Write out word for word the lines from the one holding "red glasses: 0 -> 2" through the end of the data, and only those lines. Pictures stay out.

╭──

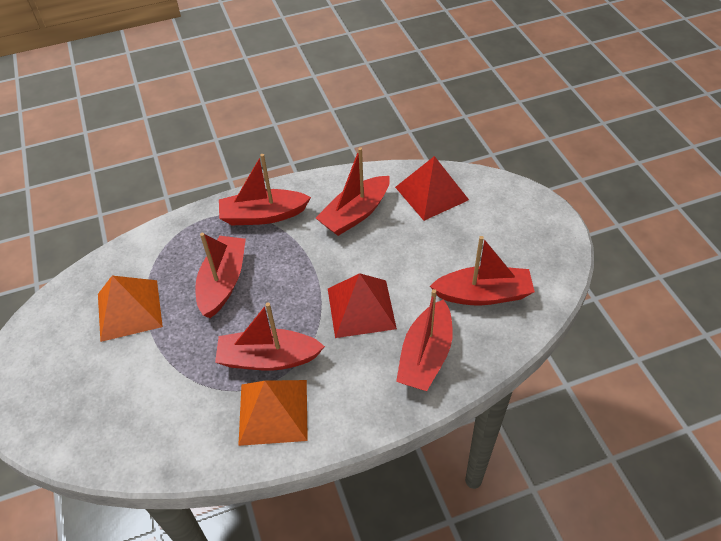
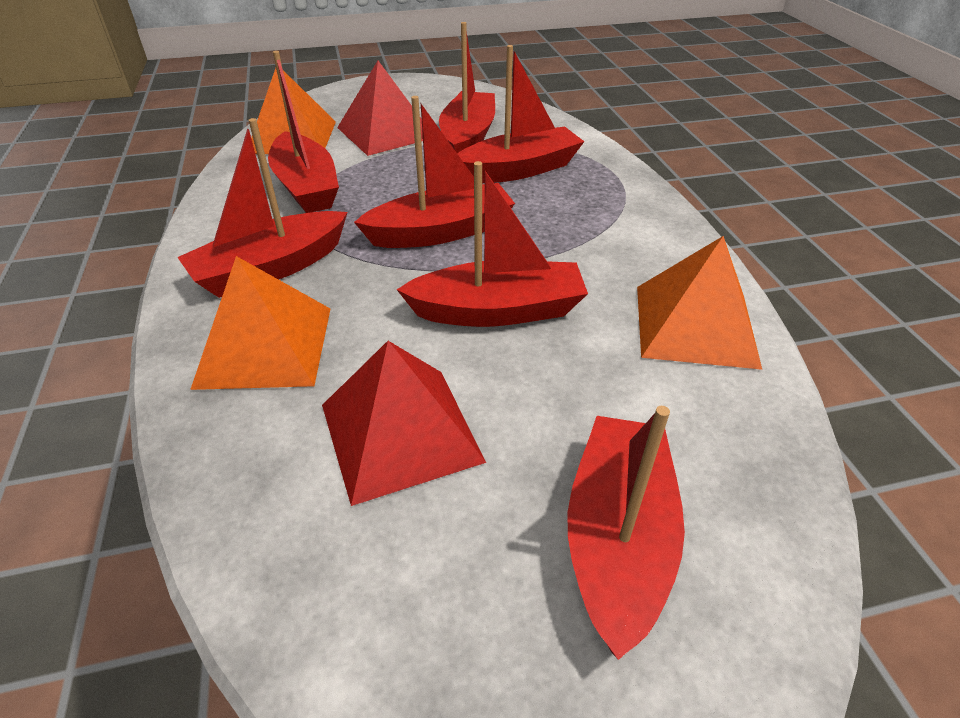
orange pyramid: 2 -> 3
red boat: 6 -> 7

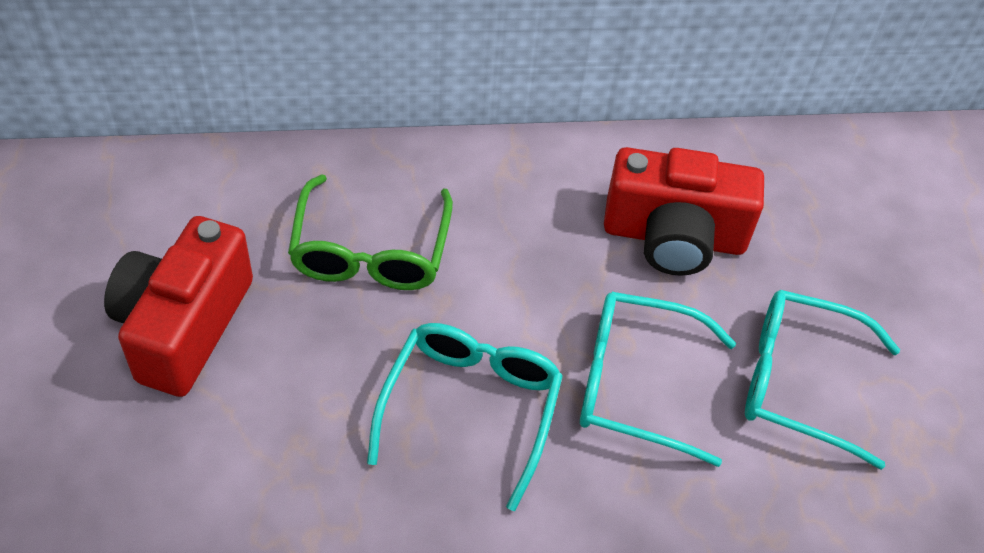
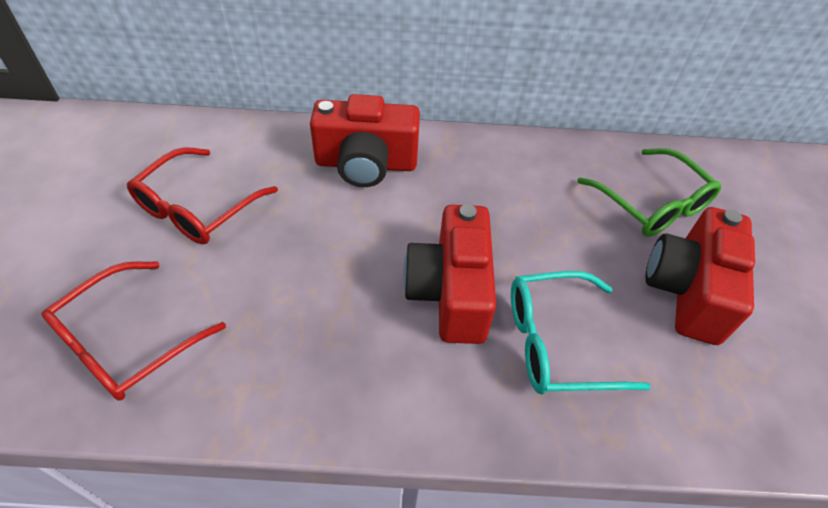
red camera: 2 -> 3
red glasses: 0 -> 2
turquoise glasses: 3 -> 1

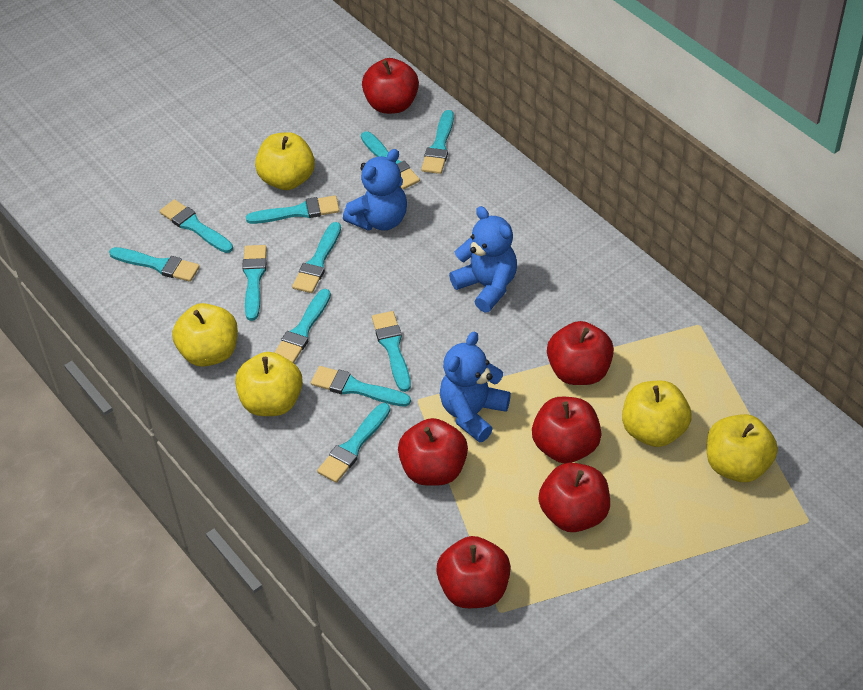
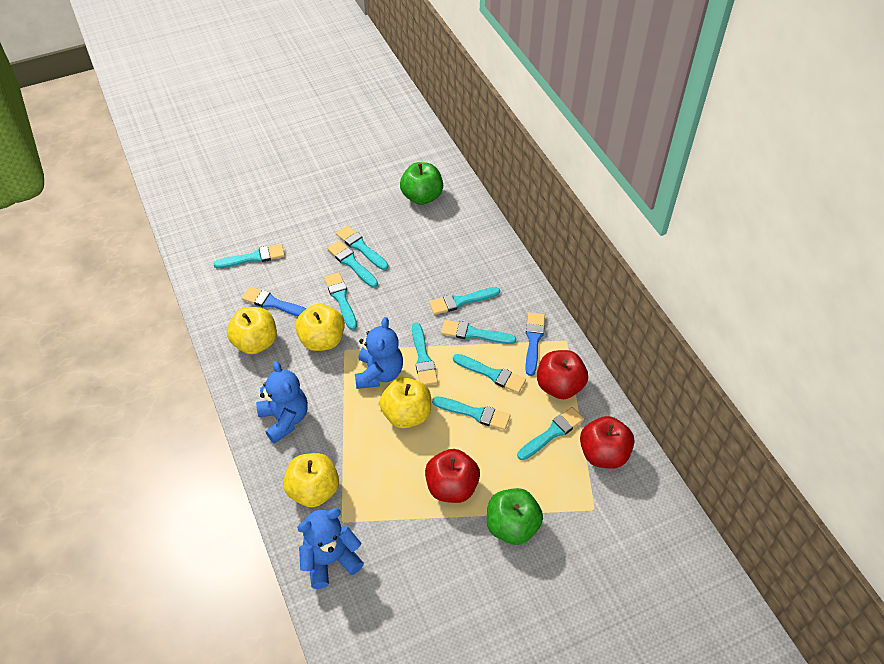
blue brush: 0 -> 2
green apple: 0 -> 2
red apple: 6 -> 3
turquoise brush: 11 -> 10
yellow apple: 5 -> 4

╰──

- Response area:
red glasses: 0 -> 2
turquoise glasses: 3 -> 1

blue brush: 0 -> 2
green apple: 0 -> 2
red apple: 6 -> 3
turquoise brush: 11 -> 10
yellow apple: 5 -> 4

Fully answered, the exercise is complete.